- [TASK GOAL]
Return the records as they stand. No picture is to be included.

^^^^^^^^

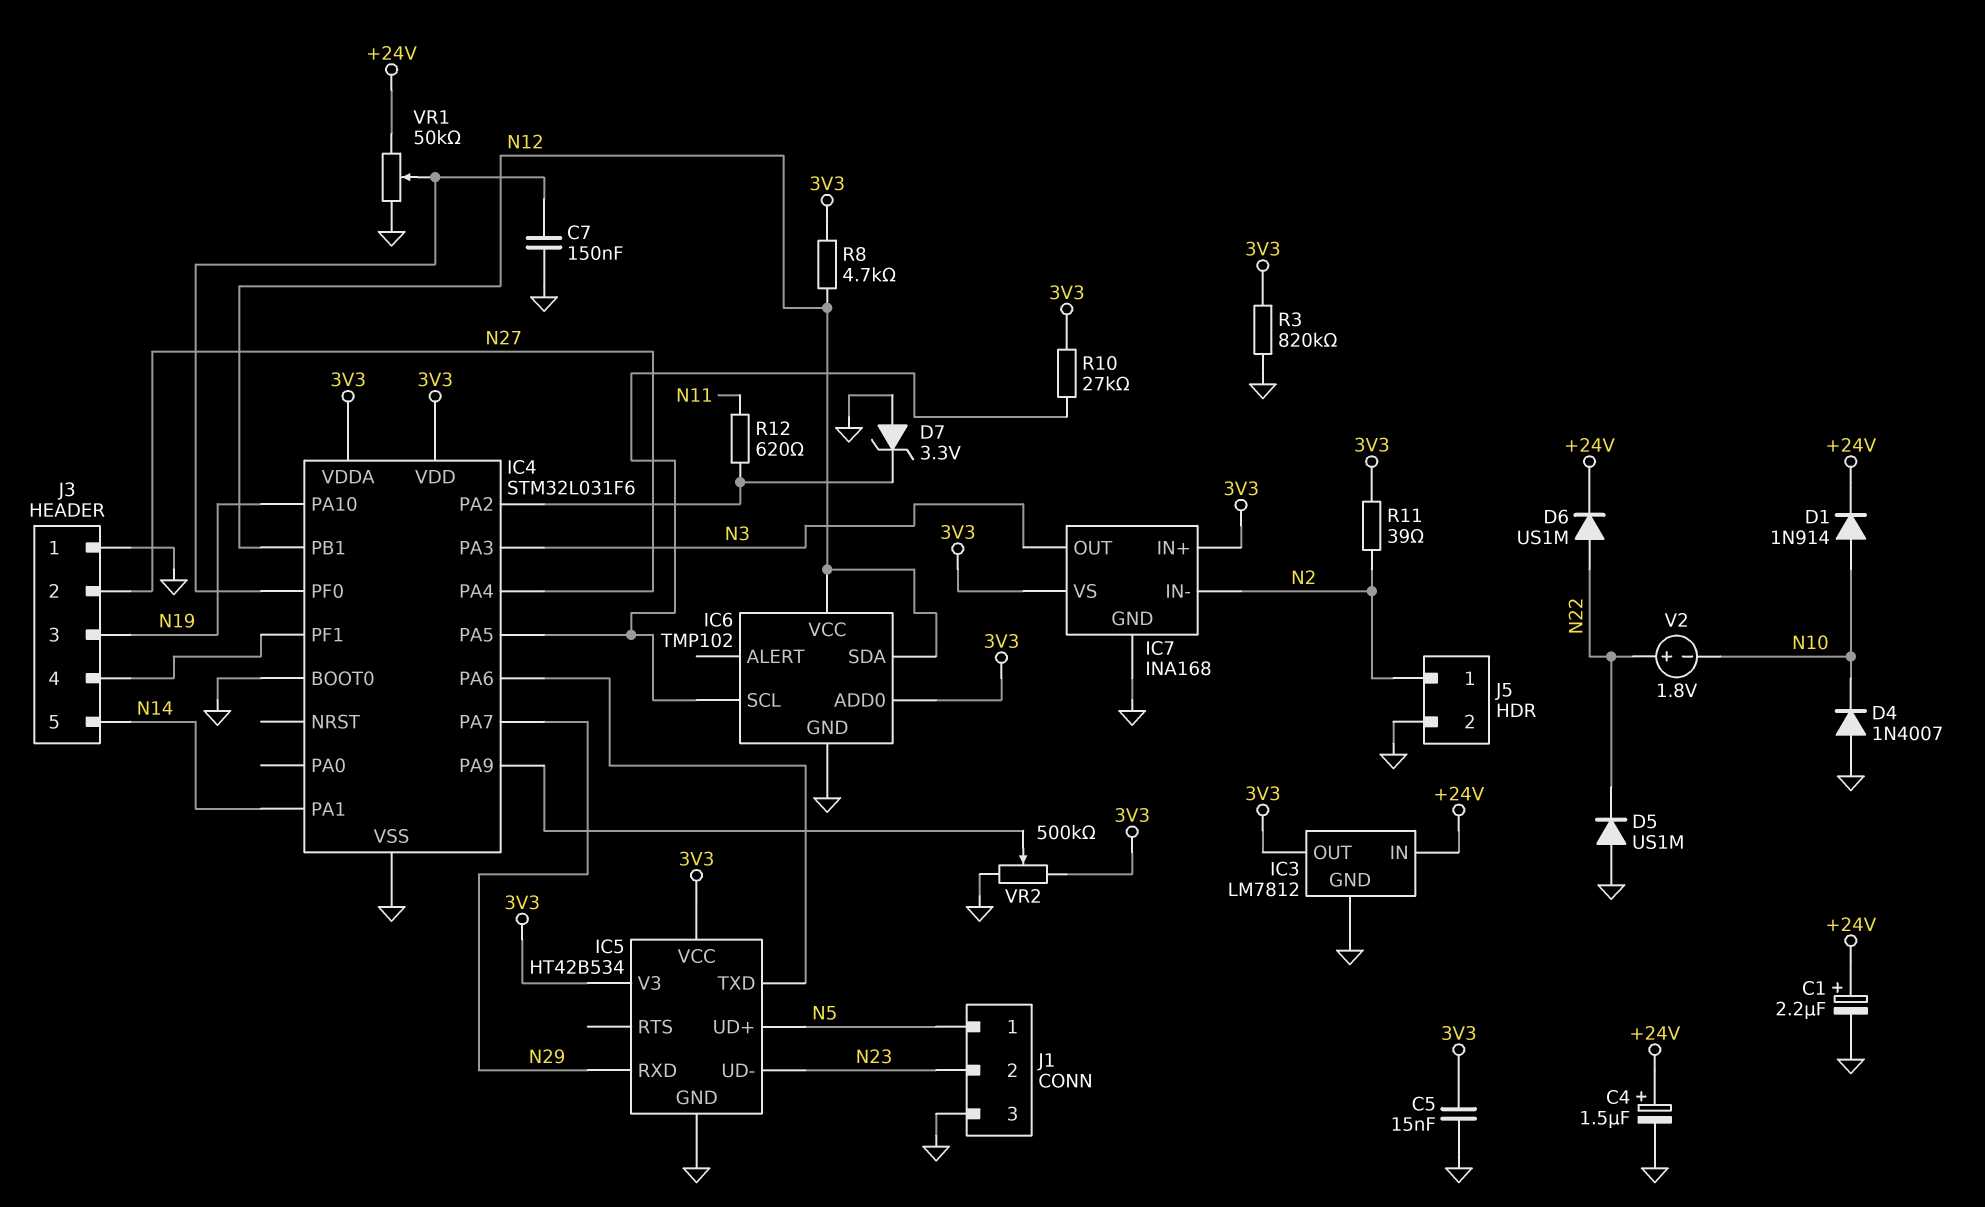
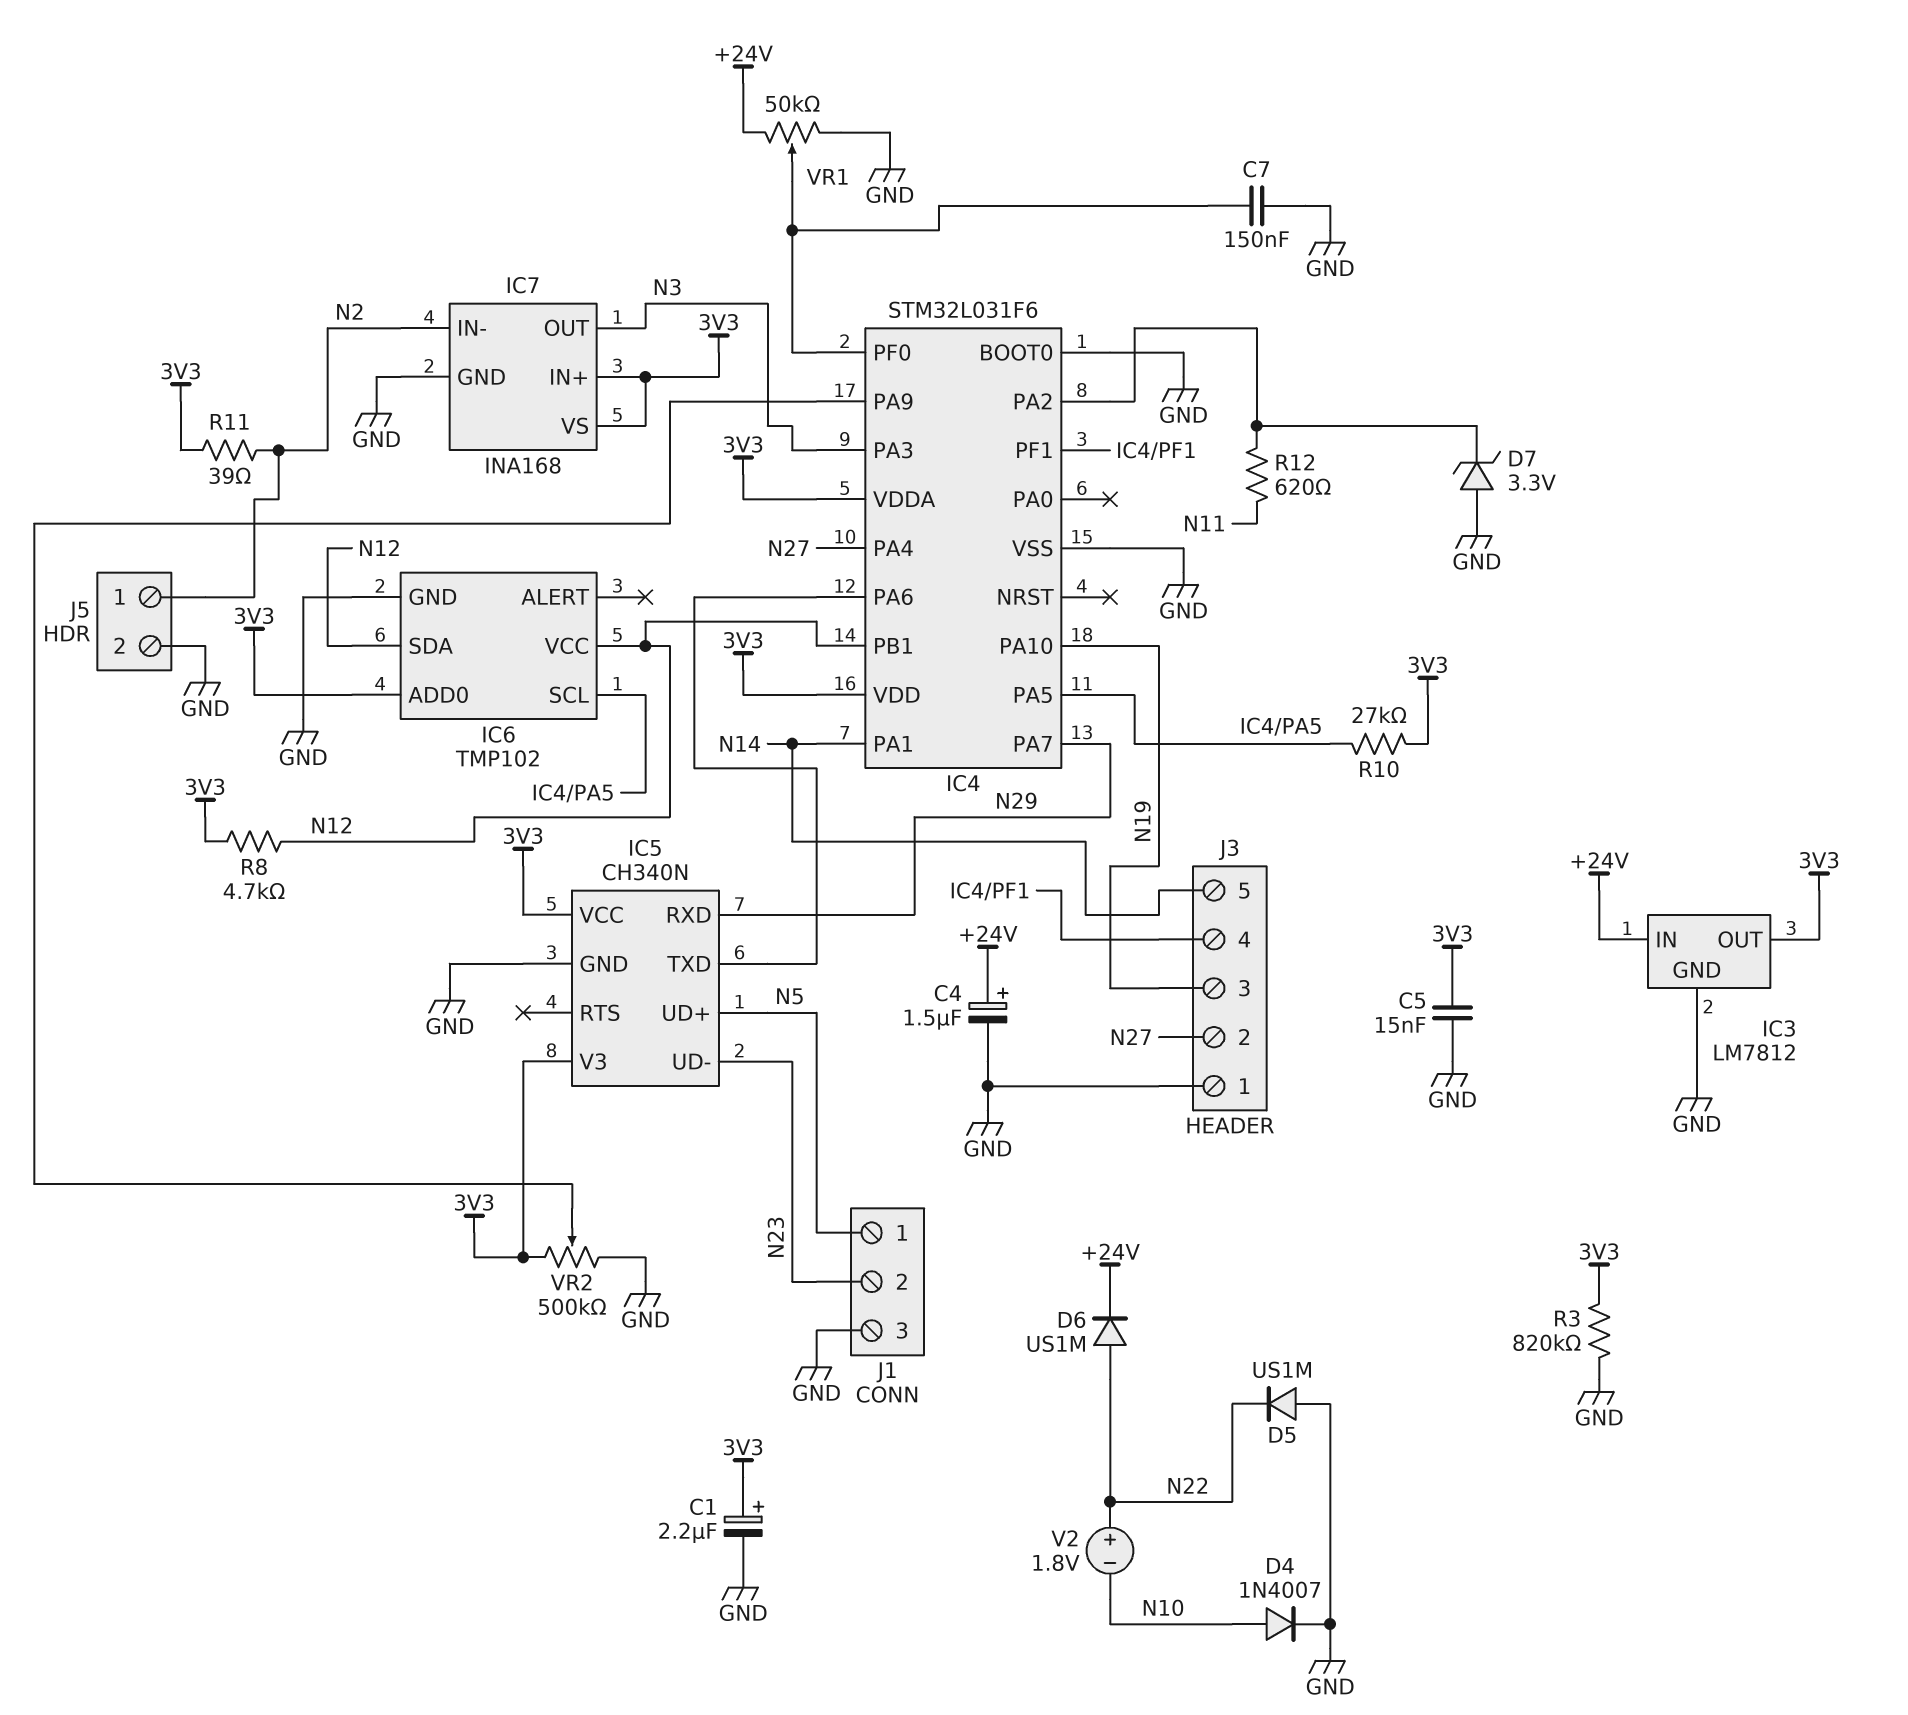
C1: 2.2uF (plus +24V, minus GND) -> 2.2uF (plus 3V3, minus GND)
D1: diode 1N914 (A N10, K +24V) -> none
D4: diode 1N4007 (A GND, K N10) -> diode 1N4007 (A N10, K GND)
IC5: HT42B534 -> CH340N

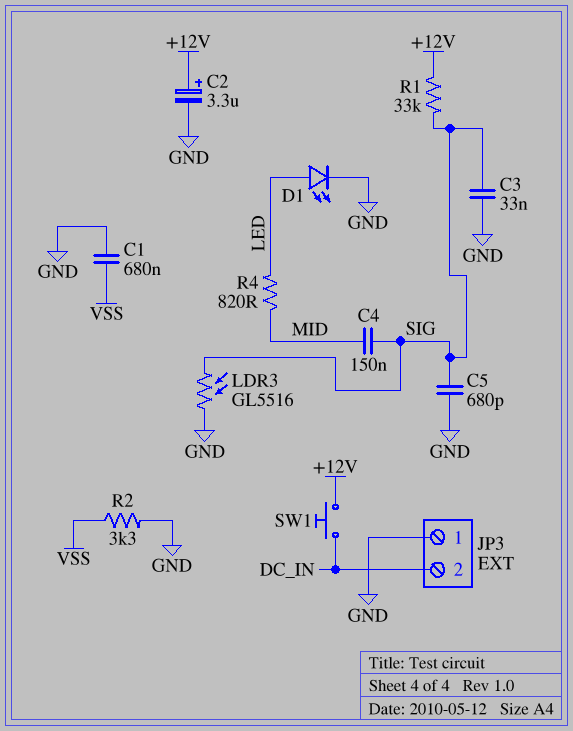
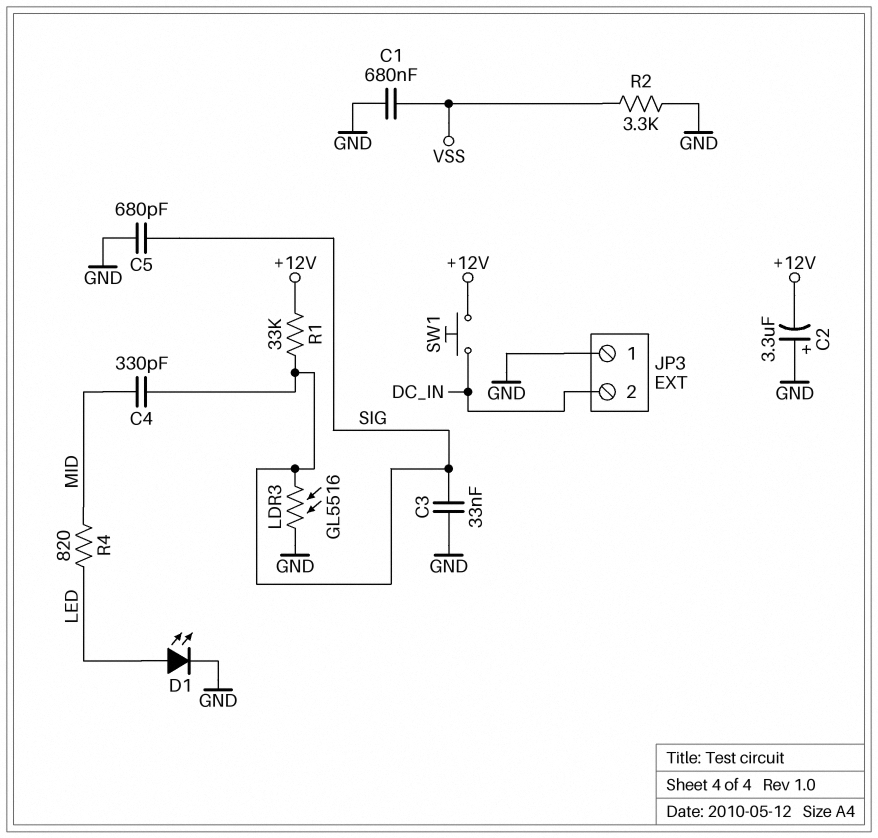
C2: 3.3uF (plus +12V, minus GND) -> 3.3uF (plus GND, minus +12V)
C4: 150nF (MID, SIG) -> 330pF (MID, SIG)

^^^^^^^^

- [ANSWER TO THE PROBLEM]
C1: 2.2uF (plus +24V, minus GND) -> 2.2uF (plus 3V3, minus GND)
D1: diode 1N914 (A N10, K +24V) -> none
D4: diode 1N4007 (A GND, K N10) -> diode 1N4007 (A N10, K GND)
IC5: HT42B534 -> CH340N

C2: 3.3uF (plus +12V, minus GND) -> 3.3uF (plus GND, minus +12V)
C4: 150nF (MID, SIG) -> 330pF (MID, SIG)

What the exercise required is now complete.